_Task statement_
Recast everything from the start of the listing down through the line containing "1175 [991, 331]" as a Markdown table with the columns Row and Line. Number each row and leave out blank lines.

--- BEGIN Given entries ---

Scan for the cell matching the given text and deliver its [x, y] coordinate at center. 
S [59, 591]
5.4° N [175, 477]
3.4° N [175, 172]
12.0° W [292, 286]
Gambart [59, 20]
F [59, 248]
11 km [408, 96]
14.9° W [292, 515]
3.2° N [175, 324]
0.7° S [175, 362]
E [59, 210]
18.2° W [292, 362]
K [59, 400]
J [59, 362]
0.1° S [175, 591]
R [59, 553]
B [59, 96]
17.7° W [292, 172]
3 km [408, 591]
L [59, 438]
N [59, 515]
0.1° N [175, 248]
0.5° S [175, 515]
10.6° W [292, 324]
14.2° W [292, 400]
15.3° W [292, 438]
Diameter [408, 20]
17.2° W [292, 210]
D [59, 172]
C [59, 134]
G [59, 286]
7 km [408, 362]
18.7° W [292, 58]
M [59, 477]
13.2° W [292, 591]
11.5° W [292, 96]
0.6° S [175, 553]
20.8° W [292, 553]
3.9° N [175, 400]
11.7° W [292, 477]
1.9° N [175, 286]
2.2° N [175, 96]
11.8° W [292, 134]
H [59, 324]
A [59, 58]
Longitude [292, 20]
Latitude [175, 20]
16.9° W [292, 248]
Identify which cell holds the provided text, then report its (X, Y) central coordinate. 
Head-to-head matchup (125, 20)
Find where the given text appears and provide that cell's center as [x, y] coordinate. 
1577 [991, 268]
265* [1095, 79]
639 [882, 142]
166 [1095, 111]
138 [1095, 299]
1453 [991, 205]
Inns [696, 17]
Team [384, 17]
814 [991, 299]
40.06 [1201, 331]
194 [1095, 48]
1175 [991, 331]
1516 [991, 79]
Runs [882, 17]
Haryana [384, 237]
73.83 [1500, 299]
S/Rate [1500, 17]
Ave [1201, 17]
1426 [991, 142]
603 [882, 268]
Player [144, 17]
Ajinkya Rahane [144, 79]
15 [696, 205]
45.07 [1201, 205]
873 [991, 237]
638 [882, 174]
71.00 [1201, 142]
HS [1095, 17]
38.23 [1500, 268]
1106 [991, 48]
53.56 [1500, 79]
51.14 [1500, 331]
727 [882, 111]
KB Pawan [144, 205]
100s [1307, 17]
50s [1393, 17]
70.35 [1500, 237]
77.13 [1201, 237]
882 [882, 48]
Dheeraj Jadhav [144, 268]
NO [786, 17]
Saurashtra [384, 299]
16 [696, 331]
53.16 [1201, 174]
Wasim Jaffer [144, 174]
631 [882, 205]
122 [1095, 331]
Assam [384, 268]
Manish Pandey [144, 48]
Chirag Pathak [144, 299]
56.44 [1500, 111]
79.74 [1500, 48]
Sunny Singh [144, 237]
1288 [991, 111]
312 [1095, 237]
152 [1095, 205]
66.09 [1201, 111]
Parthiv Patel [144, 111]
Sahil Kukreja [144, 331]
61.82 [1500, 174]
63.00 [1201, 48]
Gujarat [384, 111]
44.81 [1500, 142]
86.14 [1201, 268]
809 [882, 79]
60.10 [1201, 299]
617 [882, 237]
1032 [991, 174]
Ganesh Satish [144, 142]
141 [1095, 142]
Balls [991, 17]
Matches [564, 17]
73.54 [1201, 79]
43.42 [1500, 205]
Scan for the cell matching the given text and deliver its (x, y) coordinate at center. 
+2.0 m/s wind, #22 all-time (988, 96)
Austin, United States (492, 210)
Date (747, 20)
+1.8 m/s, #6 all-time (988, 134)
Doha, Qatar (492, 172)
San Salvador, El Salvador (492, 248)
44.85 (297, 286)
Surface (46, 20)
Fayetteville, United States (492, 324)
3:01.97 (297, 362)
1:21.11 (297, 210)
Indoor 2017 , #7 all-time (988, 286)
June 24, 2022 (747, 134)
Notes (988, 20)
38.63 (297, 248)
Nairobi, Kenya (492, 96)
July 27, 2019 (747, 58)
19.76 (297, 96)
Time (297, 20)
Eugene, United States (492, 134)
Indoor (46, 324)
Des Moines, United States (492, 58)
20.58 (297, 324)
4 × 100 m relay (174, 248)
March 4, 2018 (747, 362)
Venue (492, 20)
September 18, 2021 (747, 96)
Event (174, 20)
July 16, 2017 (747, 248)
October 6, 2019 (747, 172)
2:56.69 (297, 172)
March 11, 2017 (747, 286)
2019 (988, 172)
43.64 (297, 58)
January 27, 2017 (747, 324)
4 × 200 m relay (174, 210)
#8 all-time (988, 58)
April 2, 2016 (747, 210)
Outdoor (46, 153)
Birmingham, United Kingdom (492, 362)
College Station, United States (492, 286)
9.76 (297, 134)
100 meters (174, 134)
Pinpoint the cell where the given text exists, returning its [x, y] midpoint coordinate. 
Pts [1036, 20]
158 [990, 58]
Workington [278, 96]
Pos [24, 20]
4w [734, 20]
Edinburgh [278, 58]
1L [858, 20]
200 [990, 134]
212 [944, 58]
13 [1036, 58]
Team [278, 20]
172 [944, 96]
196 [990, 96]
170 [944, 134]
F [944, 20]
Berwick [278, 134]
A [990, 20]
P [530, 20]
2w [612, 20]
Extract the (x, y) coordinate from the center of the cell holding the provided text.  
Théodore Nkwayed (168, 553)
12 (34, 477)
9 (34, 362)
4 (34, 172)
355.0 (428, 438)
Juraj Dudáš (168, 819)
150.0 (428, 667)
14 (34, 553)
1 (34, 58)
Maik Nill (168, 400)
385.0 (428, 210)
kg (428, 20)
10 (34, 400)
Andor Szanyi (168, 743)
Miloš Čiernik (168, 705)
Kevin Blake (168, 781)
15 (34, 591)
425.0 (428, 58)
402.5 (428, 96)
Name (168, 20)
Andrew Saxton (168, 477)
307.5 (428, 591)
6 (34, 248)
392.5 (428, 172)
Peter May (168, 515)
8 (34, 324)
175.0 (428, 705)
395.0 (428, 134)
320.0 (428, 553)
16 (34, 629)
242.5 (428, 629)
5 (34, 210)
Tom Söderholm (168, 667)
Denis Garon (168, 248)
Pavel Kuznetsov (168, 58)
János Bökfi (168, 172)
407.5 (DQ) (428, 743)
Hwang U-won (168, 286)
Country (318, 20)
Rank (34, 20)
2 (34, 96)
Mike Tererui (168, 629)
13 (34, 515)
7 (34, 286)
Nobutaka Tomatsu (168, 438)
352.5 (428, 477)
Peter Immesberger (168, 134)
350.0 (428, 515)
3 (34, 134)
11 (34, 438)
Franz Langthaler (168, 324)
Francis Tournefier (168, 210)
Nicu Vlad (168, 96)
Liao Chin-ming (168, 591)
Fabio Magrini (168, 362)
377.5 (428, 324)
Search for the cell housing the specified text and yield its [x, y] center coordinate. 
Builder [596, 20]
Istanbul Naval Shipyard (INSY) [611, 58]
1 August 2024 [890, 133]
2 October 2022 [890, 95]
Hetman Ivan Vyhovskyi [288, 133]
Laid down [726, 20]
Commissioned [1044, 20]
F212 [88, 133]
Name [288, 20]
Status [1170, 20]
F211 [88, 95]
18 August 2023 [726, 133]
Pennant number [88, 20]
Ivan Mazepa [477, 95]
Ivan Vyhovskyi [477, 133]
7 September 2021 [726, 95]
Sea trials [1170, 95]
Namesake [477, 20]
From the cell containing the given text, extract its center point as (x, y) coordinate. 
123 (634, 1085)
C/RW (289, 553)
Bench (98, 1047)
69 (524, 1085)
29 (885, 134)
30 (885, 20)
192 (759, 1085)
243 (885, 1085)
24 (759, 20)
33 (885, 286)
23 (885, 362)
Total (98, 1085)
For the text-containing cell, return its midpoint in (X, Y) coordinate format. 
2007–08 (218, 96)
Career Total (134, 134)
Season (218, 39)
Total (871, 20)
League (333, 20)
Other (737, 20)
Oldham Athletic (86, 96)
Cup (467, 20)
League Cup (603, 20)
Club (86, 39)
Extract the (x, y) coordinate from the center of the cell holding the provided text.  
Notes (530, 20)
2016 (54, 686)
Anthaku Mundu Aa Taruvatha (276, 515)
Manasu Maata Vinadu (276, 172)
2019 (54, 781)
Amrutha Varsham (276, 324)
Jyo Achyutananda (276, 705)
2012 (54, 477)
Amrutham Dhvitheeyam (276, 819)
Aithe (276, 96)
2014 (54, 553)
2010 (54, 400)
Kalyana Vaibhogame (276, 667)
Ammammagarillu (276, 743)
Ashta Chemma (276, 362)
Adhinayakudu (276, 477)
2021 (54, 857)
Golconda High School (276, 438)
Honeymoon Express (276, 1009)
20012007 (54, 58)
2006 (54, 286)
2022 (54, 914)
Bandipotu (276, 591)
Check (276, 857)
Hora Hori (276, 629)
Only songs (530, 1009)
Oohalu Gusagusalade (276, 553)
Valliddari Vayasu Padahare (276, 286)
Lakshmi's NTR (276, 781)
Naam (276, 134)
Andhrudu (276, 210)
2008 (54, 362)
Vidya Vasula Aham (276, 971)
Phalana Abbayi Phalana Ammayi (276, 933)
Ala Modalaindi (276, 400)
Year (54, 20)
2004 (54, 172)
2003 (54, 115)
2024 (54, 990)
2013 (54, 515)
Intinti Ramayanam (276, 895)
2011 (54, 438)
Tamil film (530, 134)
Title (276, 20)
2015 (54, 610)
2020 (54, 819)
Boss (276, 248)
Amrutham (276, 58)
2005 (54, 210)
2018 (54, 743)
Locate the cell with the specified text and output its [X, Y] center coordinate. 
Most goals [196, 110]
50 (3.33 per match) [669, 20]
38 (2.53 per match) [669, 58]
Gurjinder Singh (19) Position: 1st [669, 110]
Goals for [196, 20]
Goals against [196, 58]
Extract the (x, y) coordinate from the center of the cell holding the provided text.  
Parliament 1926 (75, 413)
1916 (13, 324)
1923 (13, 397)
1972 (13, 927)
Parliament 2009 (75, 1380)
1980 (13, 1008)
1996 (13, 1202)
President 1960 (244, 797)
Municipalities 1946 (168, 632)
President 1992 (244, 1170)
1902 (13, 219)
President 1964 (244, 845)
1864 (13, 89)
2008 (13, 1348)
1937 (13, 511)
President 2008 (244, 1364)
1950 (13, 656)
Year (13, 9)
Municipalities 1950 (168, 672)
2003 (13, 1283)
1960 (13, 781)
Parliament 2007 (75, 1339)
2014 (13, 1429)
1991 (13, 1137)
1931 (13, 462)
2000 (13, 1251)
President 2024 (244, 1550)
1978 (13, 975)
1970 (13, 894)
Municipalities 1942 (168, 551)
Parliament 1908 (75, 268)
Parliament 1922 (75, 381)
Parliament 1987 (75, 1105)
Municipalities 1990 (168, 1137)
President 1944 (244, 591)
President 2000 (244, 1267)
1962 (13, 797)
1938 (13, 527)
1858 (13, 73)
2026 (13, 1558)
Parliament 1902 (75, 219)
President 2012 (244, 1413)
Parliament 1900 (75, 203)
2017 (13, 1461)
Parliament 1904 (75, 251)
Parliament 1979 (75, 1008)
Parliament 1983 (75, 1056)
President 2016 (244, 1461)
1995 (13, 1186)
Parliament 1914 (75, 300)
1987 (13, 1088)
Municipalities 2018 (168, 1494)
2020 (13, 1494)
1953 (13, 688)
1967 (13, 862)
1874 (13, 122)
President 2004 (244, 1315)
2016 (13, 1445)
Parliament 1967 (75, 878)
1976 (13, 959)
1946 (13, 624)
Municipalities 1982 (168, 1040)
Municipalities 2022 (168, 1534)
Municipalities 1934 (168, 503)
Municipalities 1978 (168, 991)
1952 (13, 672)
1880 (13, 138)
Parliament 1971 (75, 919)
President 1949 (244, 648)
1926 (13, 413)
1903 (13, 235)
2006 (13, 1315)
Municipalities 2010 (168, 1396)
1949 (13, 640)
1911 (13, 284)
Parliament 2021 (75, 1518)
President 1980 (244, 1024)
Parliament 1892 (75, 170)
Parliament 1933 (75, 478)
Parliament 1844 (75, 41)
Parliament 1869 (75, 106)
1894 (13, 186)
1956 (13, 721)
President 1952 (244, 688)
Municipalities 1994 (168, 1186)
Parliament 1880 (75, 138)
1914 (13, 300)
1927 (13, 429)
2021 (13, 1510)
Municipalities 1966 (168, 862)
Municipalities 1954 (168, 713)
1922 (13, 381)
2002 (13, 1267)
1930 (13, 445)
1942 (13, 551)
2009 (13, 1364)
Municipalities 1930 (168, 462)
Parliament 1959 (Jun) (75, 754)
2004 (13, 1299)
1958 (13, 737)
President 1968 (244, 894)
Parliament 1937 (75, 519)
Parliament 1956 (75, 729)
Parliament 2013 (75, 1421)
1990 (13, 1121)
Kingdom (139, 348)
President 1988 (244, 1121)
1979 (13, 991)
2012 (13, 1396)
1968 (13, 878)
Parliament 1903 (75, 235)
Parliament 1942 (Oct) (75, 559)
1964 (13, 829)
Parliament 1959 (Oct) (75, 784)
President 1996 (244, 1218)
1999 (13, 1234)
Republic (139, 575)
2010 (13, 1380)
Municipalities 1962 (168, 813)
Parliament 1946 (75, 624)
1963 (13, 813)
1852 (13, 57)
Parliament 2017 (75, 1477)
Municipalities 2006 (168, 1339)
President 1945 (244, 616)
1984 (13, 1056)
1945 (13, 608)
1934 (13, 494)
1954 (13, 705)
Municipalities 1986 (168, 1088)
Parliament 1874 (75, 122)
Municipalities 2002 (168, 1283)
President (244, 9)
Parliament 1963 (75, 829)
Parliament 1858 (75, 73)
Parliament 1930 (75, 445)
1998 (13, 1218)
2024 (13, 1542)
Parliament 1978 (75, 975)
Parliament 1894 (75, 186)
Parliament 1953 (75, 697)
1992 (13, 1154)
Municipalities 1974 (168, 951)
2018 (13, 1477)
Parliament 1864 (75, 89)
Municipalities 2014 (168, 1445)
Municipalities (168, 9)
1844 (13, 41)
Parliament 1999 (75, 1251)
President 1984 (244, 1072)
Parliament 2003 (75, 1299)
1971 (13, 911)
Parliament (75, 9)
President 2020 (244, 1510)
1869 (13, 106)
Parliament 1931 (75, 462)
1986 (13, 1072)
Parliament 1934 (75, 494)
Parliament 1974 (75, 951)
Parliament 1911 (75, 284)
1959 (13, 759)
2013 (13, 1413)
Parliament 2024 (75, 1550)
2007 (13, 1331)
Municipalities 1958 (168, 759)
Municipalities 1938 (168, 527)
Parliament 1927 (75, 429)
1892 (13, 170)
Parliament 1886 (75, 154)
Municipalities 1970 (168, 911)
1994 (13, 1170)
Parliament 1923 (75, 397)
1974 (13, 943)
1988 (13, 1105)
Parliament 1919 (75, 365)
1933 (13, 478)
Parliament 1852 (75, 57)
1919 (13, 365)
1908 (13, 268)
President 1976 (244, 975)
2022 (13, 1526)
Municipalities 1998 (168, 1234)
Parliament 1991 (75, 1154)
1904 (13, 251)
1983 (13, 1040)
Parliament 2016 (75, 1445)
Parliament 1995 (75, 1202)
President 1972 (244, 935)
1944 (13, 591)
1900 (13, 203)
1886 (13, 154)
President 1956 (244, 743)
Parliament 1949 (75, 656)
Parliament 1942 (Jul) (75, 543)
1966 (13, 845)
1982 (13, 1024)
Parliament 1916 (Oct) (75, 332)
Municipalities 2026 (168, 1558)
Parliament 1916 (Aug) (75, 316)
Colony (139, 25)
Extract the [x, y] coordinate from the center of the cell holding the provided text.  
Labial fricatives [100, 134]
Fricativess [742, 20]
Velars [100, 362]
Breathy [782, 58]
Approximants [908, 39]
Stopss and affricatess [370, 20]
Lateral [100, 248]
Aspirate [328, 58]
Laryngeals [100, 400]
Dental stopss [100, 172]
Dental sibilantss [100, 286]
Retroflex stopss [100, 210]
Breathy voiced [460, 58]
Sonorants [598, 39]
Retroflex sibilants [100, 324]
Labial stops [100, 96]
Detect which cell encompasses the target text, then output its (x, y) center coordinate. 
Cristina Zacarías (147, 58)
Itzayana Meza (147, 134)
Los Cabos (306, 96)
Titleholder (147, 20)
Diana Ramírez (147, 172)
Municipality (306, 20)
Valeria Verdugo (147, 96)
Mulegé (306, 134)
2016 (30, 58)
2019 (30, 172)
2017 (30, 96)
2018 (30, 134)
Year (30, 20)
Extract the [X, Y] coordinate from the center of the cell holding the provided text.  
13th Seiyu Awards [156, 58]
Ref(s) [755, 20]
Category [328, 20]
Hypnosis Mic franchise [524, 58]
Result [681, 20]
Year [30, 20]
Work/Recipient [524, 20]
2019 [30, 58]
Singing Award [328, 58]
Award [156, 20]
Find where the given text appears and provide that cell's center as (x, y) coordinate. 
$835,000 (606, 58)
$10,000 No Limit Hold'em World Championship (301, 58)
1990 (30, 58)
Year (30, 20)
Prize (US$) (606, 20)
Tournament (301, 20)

--- END Given entries ---

_Result for this task_
| Row | Line |
|---|---|
| 1 | Scan for the cell matching the given text and deliver its [x, y] coordinate at center.  |
| 2 | S [59, 591] |
| 3 | 5.4° N [175, 477] |
| 4 | 3.4° N [175, 172] |
| 5 | 12.0° W [292, 286] |
| 6 | Gambart [59, 20] |
| 7 | F [59, 248] |
| 8 | 11 km [408, 96] |
| 9 | 14.9° W [292, 515] |
| 10 | 3.2° N [175, 324] |
| 11 | 0.7° S [175, 362] |
| 12 | E [59, 210] |
| 13 | 18.2° W [292, 362] |
| 14 | K [59, 400] |
| 15 | J [59, 362] |
| 16 | 0.1° S [175, 591] |
| 17 | R [59, 553] |
| 18 | B [59, 96] |
| 19 | 17.7° W [292, 172] |
| 20 | 3 km [408, 591] |
| 21 | L [59, 438] |
| 22 | N [59, 515] |
| 23 | 0.1° N [175, 248] |
| 24 | 0.5° S [175, 515] |
| 25 | 10.6° W [292, 324] |
| 26 | 14.2° W [292, 400] |
| 27 | 15.3° W [292, 438] |
| 28 | Diameter [408, 20] |
| 29 | 17.2° W [292, 210] |
| 30 | D [59, 172] |
| 31 | C [59, 134] |
| 32 | G [59, 286] |
| 33 | 7 km [408, 362] |
| 34 | 18.7° W [292, 58] |
| 35 | M [59, 477] |
| 36 | 13.2° W [292, 591] |
| 37 | 11.5° W [292, 96] |
| 38 | 0.6° S [175, 553] |
| 39 | 20.8° W [292, 553] |
| 40 | 3.9° N [175, 400] |
| 41 | 11.7° W [292, 477] |
| 42 | 1.9° N [175, 286] |
| 43 | 2.2° N [175, 96] |
| 44 | 11.8° W [292, 134] |
| 45 | H [59, 324] |
| 46 | A [59, 58] |
| 47 | Longitude [292, 20] |
| 48 | Latitude [175, 20] |
| 49 | 16.9° W [292, 248] |
| 50 | Identify which cell holds the provided text, then report its (X, Y) central coordinate.  |
| 51 | Head-to-head matchup (125, 20) |
| 52 | Find where the given text appears and provide that cell's center as [x, y] coordinate.  |
| 53 | 1577 [991, 268] |
| 54 | 265* [1095, 79] |
| 55 | 639 [882, 142] |
| 56 | 166 [1095, 111] |
| 57 | 138 [1095, 299] |
| 58 | 1453 [991, 205] |
| 59 | Inns [696, 17] |
| 60 | Team [384, 17] |
| 61 | 814 [991, 299] |
| 62 | 40.06 [1201, 331] |
| 63 | 194 [1095, 48] |
| 64 | 1175 [991, 331] |